▶ _Dataset_
________________

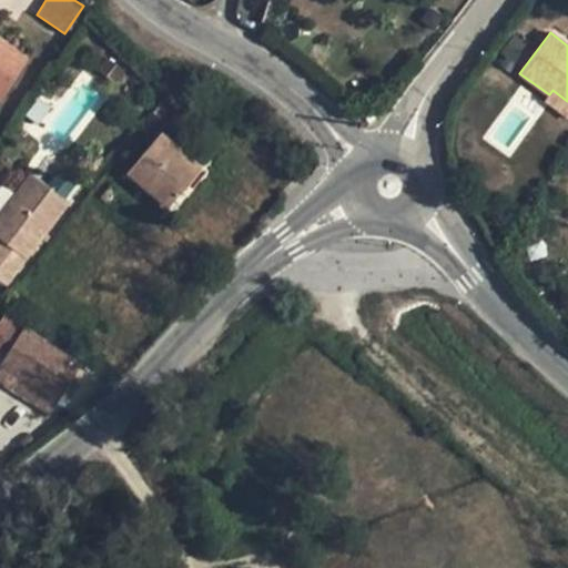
[(0,40),(0,100),(1,101),(29,60),(0,40)]
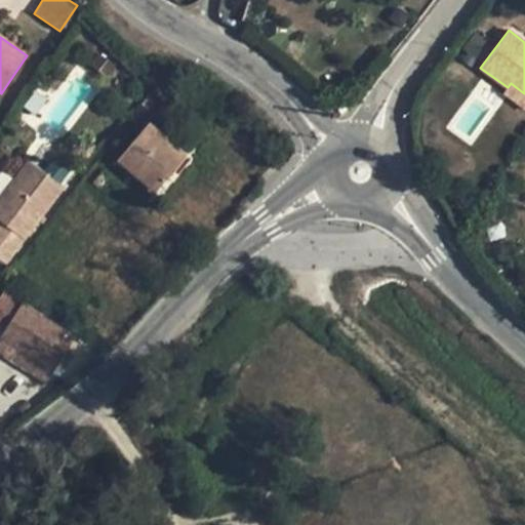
[(508,87),(503,92),(524,108),(524,93),(511,83),(508,87)]
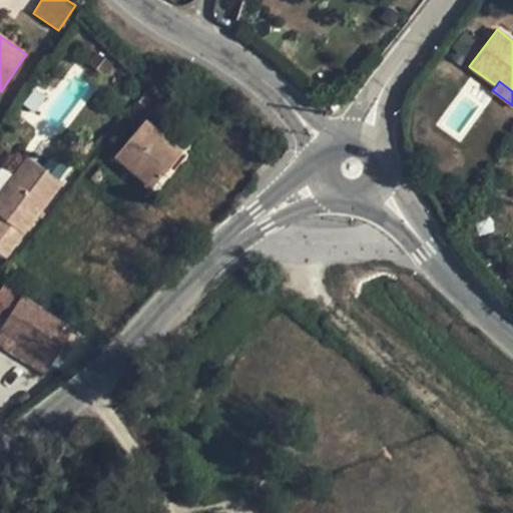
[(182,152),(144,120),(115,154),(135,170),(131,175),(149,190),(182,152)]
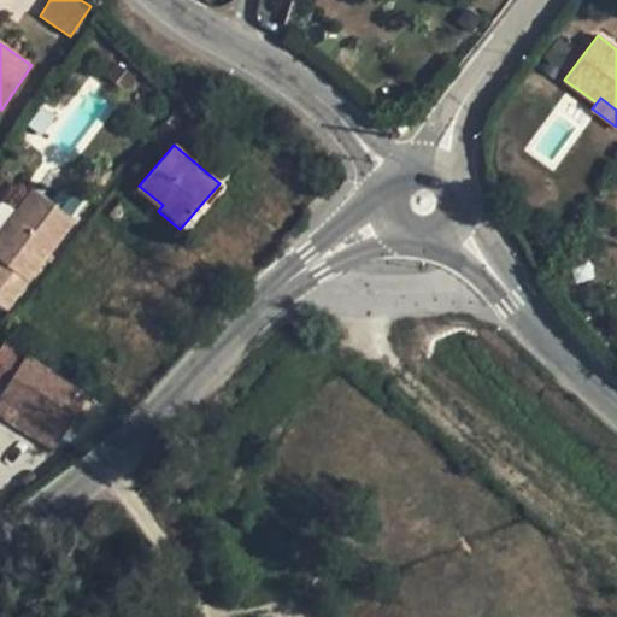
[(75,221),(34,189),(19,209),(0,233),(0,305),(6,310),(75,221)]
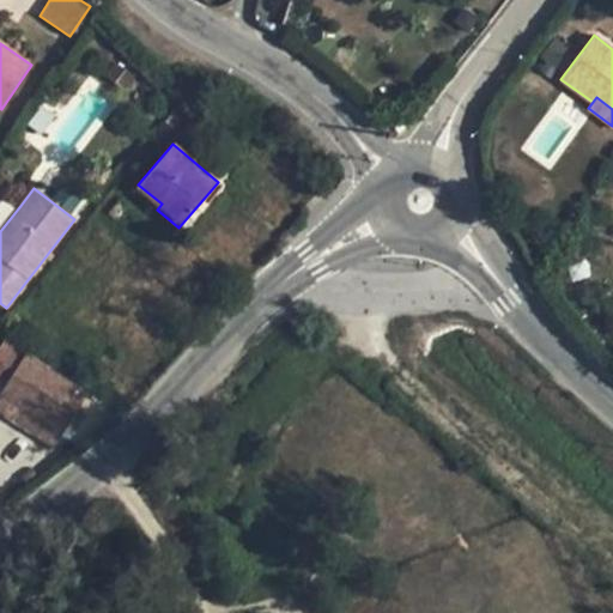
[(2,195),(0,196),(0,231),(19,207),(2,195)]
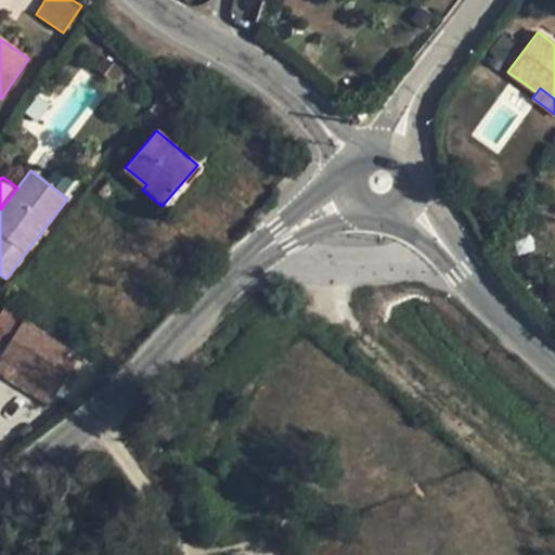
[(56,392),(79,358),(3,308),(0,312),(0,345),(4,348),(1,355),(56,392)]
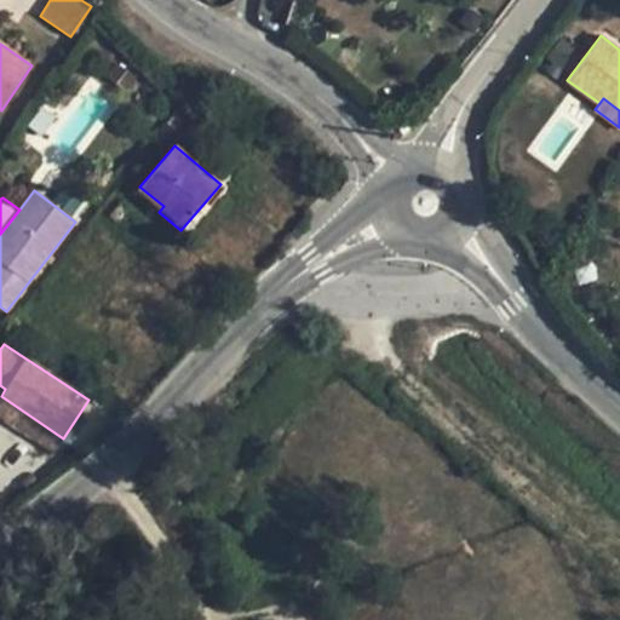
[(63,438),(1,396),(0,396),(0,414),(55,452),(63,438)]
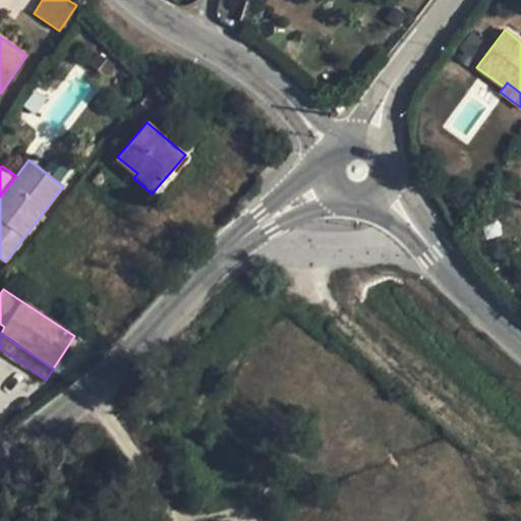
All buildings are outlined.
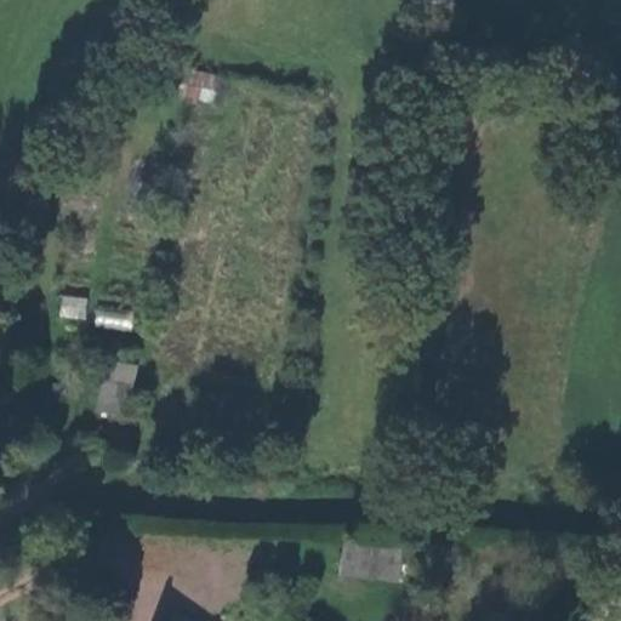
[(214,102),(216,73),(188,70),(186,100),(214,102)]
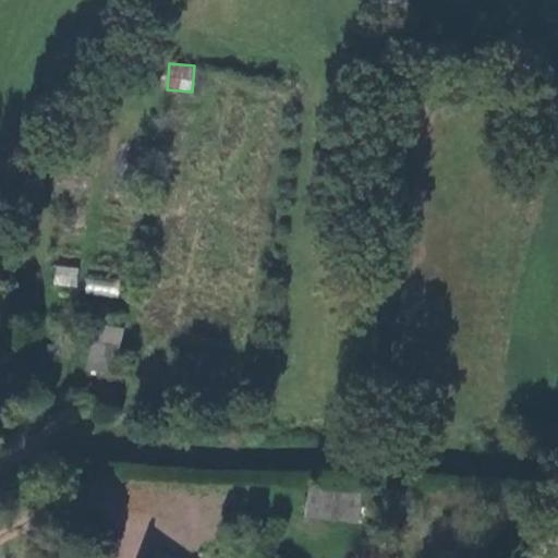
[(52,284),(76,287),(77,266),(53,264),(52,284)]
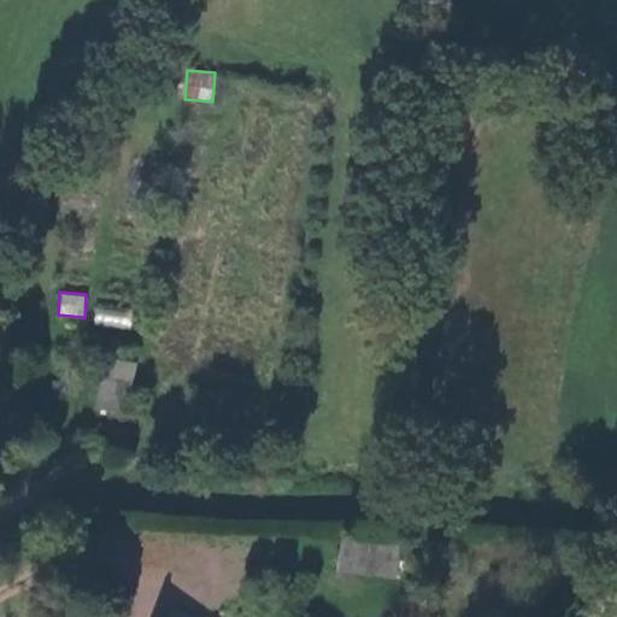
[(93,323),(130,327),(133,306),(95,303),(93,323)]
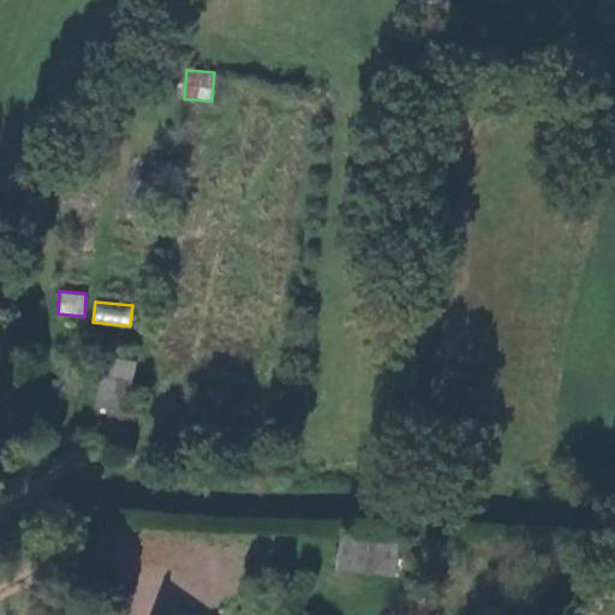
[(127,394),(91,389),(89,424),(124,428),(127,394)]
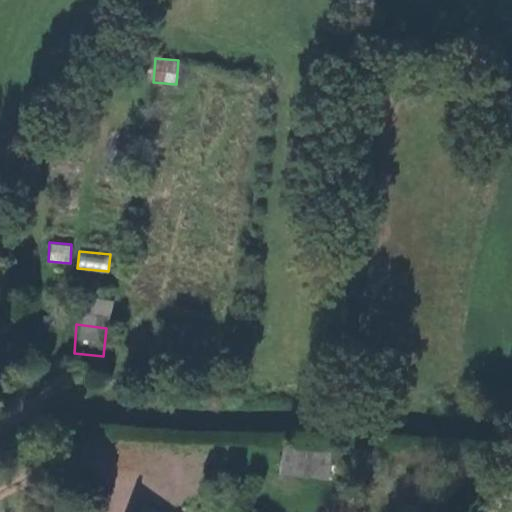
[(322,467),(276,460),(272,487),(318,494),(322,467)]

________________

▶ _Work task_
Write out the data precisely as given, excluding the pictures.

▶ _Answer space_
[(0,40),(0,100),(1,101),(29,60),(0,40)]
[(508,87),(503,92),(524,108),(524,93),(511,83),(508,87)]
[(182,152),(144,120),(115,154),(135,170),(131,175),(149,190),(182,152)]
[(75,221),(34,189),(19,209),(0,233),(0,305),(6,310),(75,221)]
[(2,195),(0,196),(0,231),(19,207),(2,195)]
[(56,392),(79,358),(3,308),(0,312),(0,345),(4,348),(1,355),(56,392)]
[(63,438),(1,396),(0,396),(0,414),(55,452),(63,438)]
All buildings are outlined.
[(214,102),(216,73),(188,70),(186,100),(214,102)]
[(52,284),(76,287),(77,266),(53,264),(52,284)]
[(93,323),(130,327),(133,306),(95,303),(93,323)]
[(127,394),(91,389),(89,424),(124,428),(127,394)]
[(322,467),(276,460),(272,487),(318,494),(322,467)]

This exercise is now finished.